***** Supplied data

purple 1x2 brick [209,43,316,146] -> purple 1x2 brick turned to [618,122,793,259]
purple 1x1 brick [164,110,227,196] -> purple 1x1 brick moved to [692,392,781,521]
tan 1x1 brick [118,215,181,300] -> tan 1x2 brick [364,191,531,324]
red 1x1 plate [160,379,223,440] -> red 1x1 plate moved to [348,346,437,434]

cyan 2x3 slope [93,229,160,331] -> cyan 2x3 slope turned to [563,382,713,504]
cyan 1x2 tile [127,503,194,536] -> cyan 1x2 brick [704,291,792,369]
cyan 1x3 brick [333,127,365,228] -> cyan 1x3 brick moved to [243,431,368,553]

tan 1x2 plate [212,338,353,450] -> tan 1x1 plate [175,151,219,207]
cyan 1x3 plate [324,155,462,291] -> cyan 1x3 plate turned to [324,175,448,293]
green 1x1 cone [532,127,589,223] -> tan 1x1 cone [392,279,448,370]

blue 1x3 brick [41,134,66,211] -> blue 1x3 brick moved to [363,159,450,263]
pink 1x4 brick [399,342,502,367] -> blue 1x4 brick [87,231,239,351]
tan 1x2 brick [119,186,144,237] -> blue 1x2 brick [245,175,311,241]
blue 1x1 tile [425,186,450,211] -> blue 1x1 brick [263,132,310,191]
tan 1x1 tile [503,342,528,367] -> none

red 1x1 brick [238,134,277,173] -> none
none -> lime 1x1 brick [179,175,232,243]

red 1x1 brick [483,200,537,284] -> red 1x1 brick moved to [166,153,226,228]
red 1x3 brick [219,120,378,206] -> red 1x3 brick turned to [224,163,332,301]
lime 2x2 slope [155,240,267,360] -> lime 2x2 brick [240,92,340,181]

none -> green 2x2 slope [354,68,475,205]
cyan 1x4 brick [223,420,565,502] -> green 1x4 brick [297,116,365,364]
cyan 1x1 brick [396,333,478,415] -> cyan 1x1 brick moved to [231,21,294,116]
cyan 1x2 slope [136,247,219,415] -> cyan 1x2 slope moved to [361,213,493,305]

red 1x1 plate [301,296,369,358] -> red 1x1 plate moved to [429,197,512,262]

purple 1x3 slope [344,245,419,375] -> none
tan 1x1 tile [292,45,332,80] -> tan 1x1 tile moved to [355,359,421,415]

**********

Copy out the entries above exactly as given, starting at the top and ending with the line containing "red 1x1 plate [160,379,223,440]"; include both and nothing more.

purple 1x2 brick [209,43,316,146] -> purple 1x2 brick turned to [618,122,793,259]
purple 1x1 brick [164,110,227,196] -> purple 1x1 brick moved to [692,392,781,521]
tan 1x1 brick [118,215,181,300] -> tan 1x2 brick [364,191,531,324]
red 1x1 plate [160,379,223,440] -> red 1x1 plate moved to [348,346,437,434]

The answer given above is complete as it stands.